Your task: Only the lines from the one bearing "R5: 5.6k (AGND, BR_R) -> 5.6k (BR_R, VOL)" through the end of the entries should be output, exactly as they stand, and pictures should be skipped.

(Stored data)
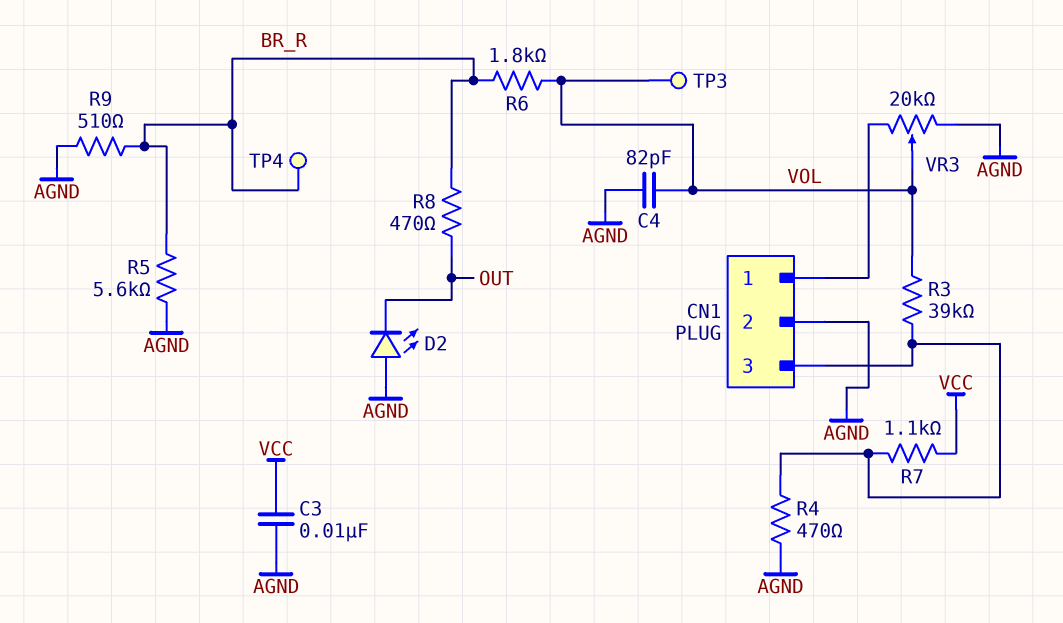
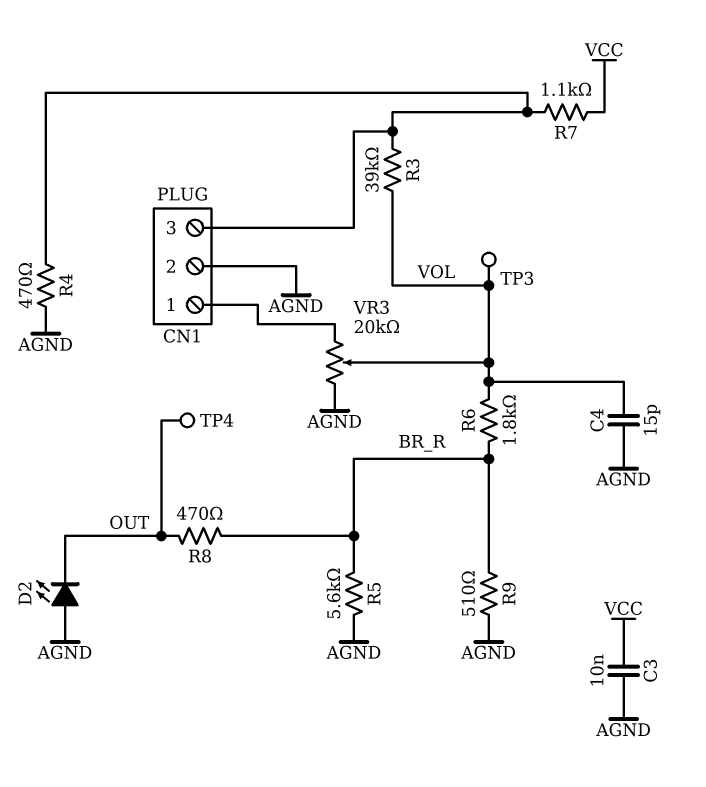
C4: 82pF (AGND, VOL) -> 15pF (AGND, VOL)
TP4: test point (BR_R) -> test point (OUT)

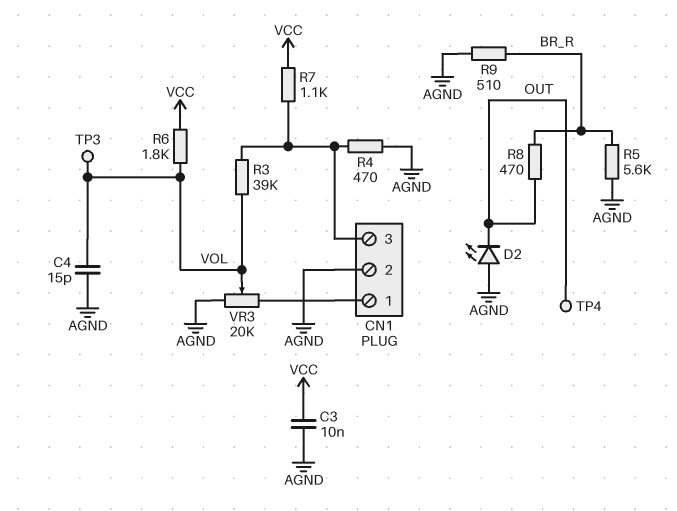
R6: 1.8k (BR_R, VOL) -> 1.8k (VCC, VOL)

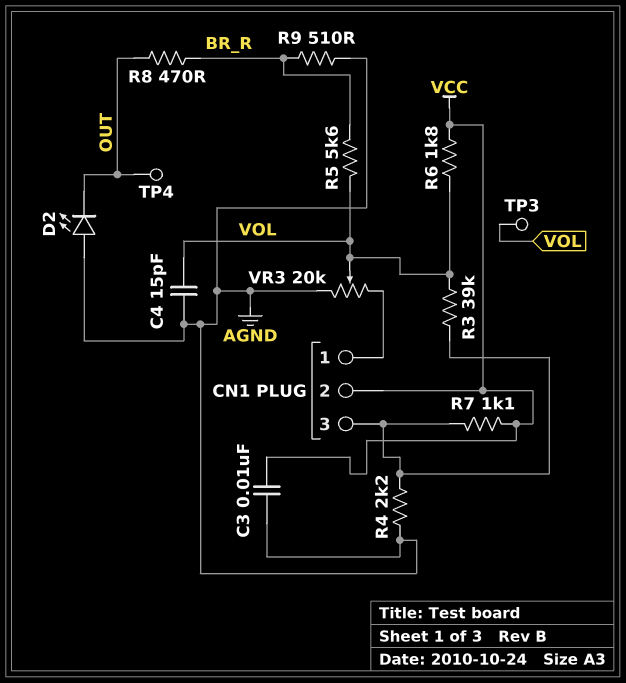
CN1 pin 2: AGND -> VCC
R4: 470 (AGND, CN1/3) -> 2.2k (AGND, CN1/3)
R5: 5.6k (AGND, BR_R) -> 5.6k (BR_R, VOL)

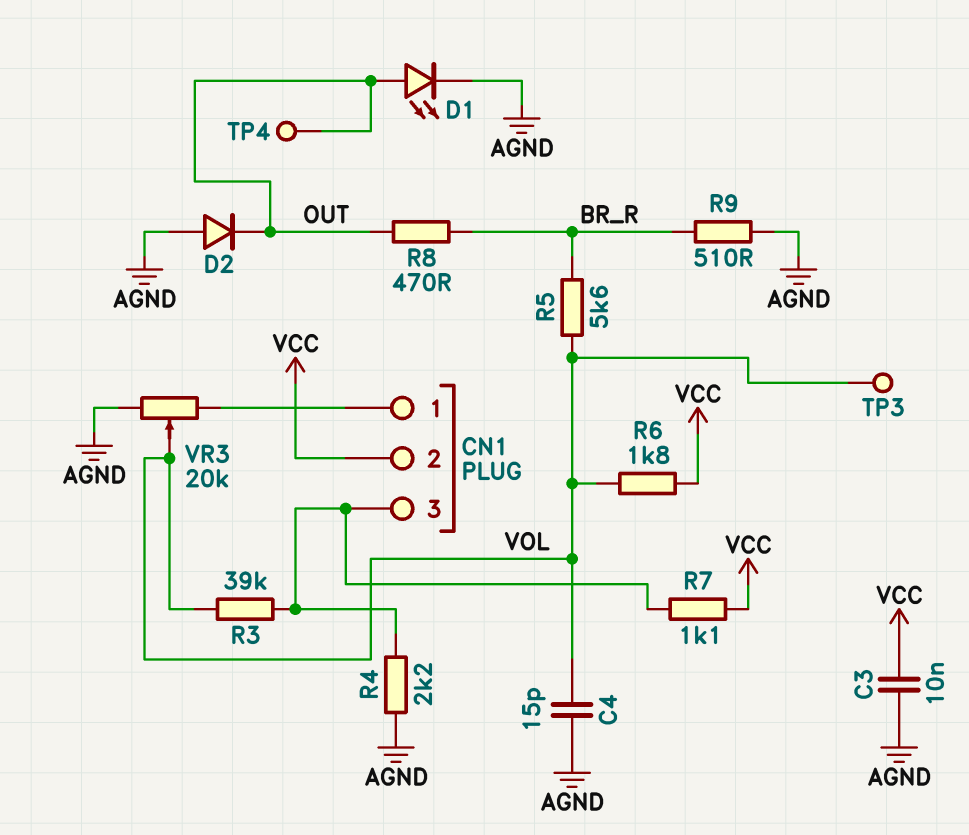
D1: none -> LED (A OUT, K AGND)
D2: LED (A AGND, K OUT) -> diode (A AGND, K OUT)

Response to this exercise:
R5: 5.6k (AGND, BR_R) -> 5.6k (BR_R, VOL)

D1: none -> LED (A OUT, K AGND)
D2: LED (A AGND, K OUT) -> diode (A AGND, K OUT)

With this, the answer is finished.